Collected data section start

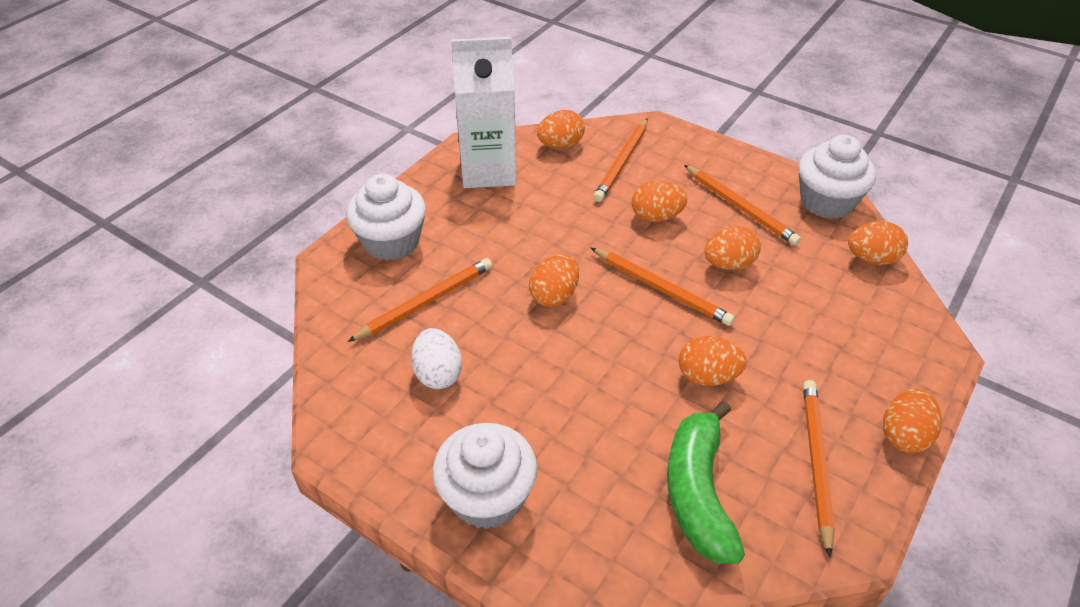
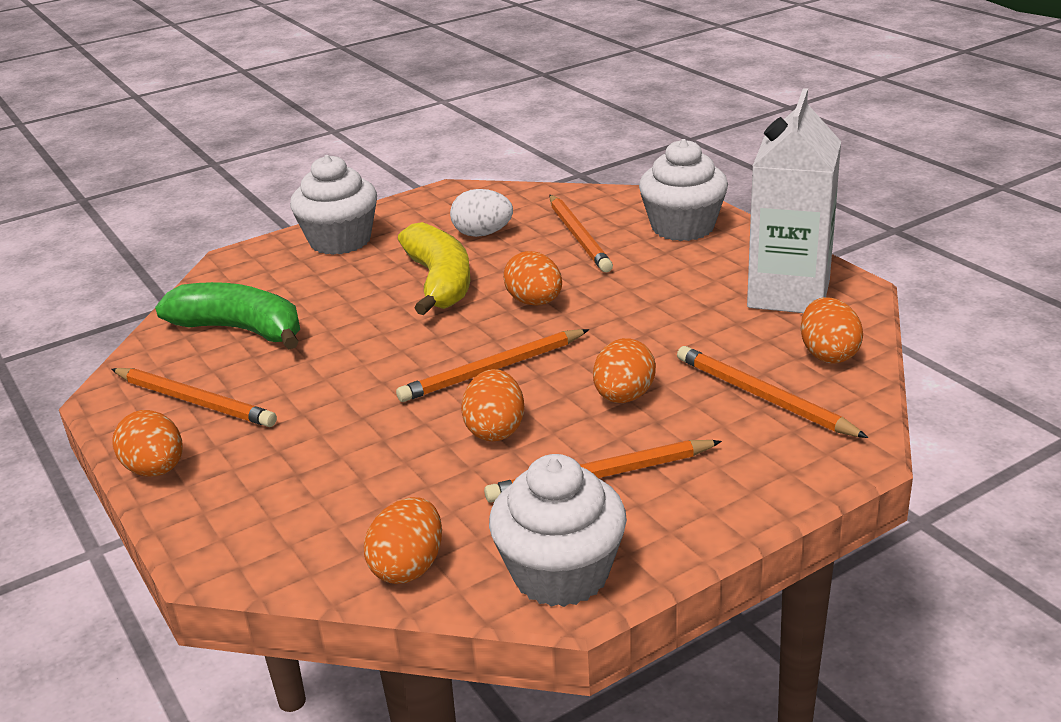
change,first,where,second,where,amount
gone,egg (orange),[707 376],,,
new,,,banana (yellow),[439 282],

Collected data section end

• **Your task**: Every line of the listing must be reproduced exactly, though the pictures are to be left out.

• **Problem solution**:
change,first,where,second,where,amount
gone,egg (orange),[707 376],,,
new,,,banana (yellow),[439 282],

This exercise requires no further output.